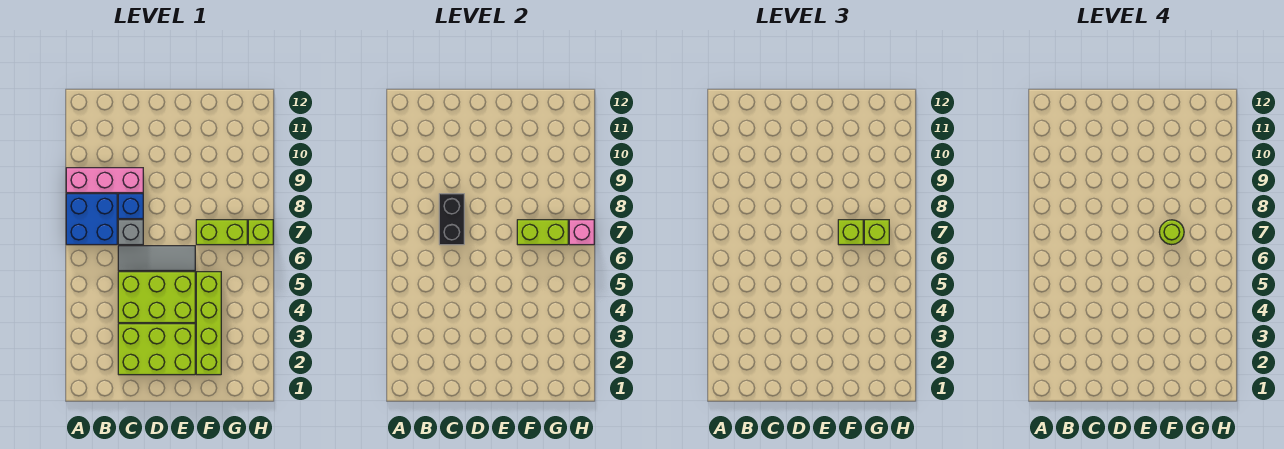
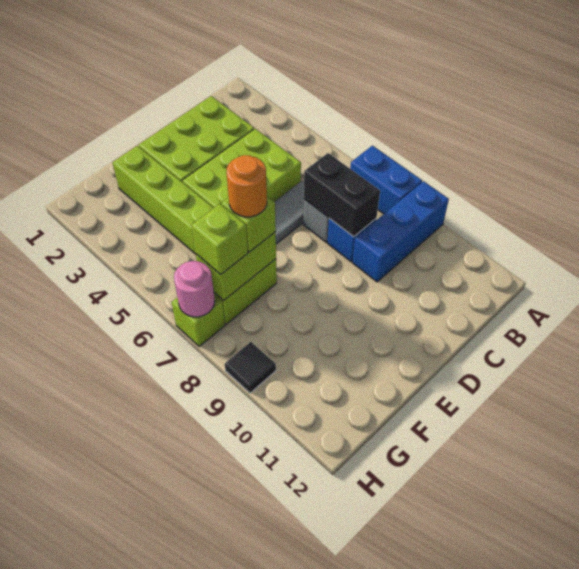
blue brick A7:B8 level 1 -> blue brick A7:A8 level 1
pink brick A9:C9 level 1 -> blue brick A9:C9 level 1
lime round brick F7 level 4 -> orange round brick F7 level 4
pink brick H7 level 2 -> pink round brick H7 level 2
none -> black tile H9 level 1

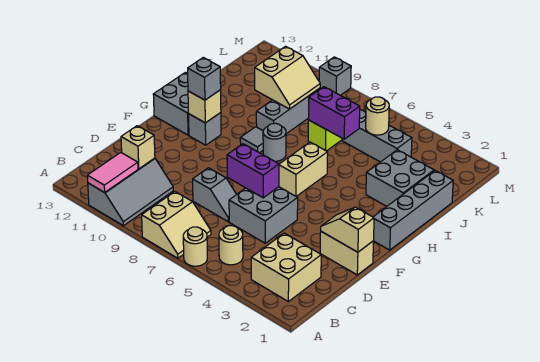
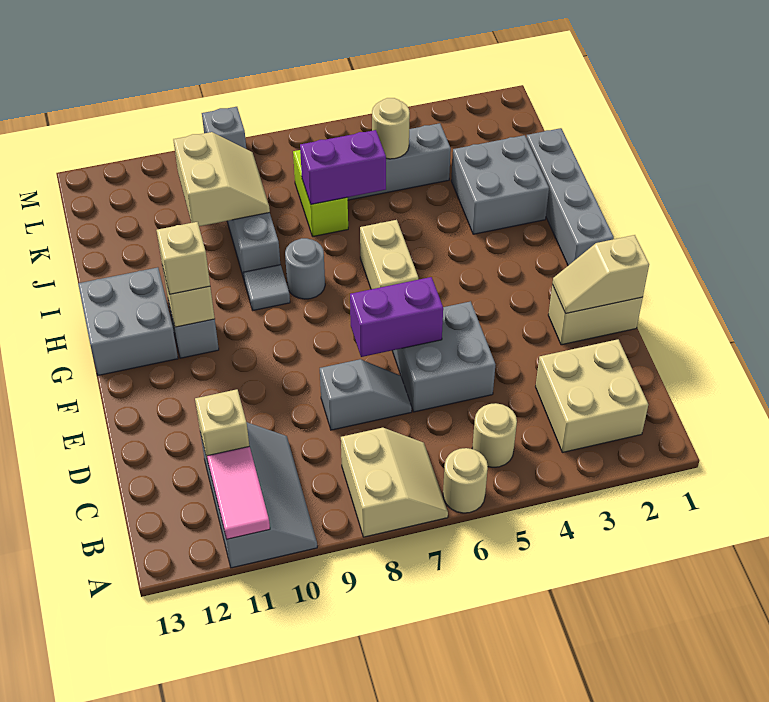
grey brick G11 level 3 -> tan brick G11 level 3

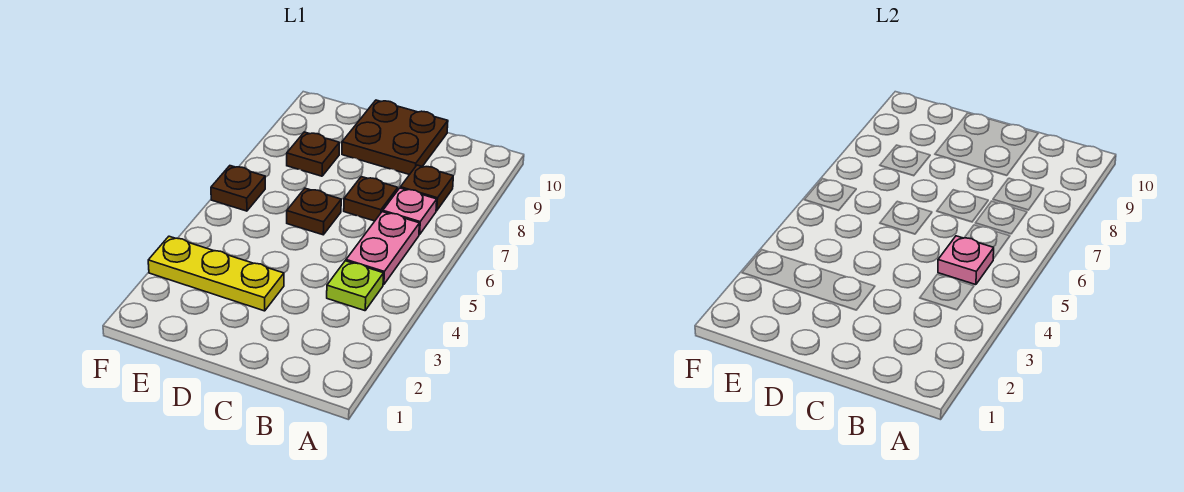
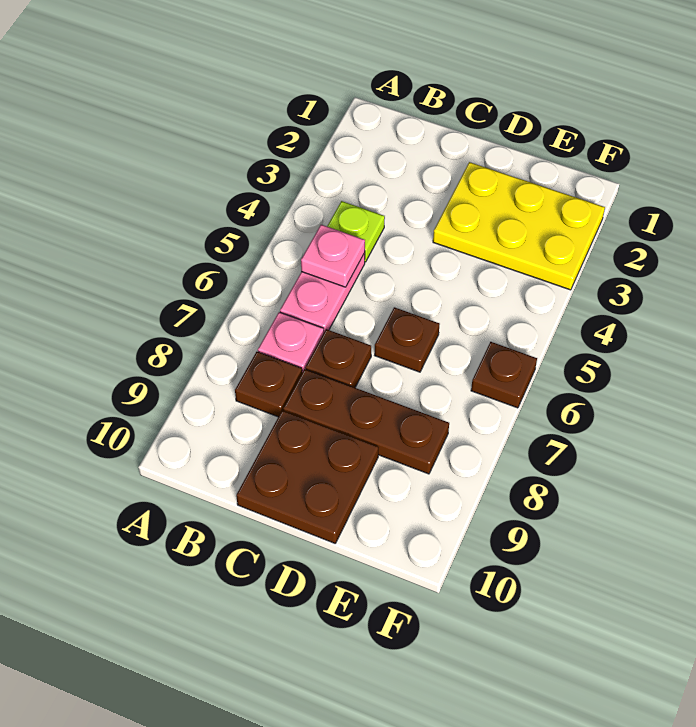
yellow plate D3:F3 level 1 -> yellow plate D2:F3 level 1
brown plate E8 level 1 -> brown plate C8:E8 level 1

....

Restate the material above word for word, dropping the pictures.

blue brick A7:B8 level 1 -> blue brick A7:A8 level 1
pink brick A9:C9 level 1 -> blue brick A9:C9 level 1
lime round brick F7 level 4 -> orange round brick F7 level 4
pink brick H7 level 2 -> pink round brick H7 level 2
none -> black tile H9 level 1

grey brick G11 level 3 -> tan brick G11 level 3

yellow plate D3:F3 level 1 -> yellow plate D2:F3 level 1
brown plate E8 level 1 -> brown plate C8:E8 level 1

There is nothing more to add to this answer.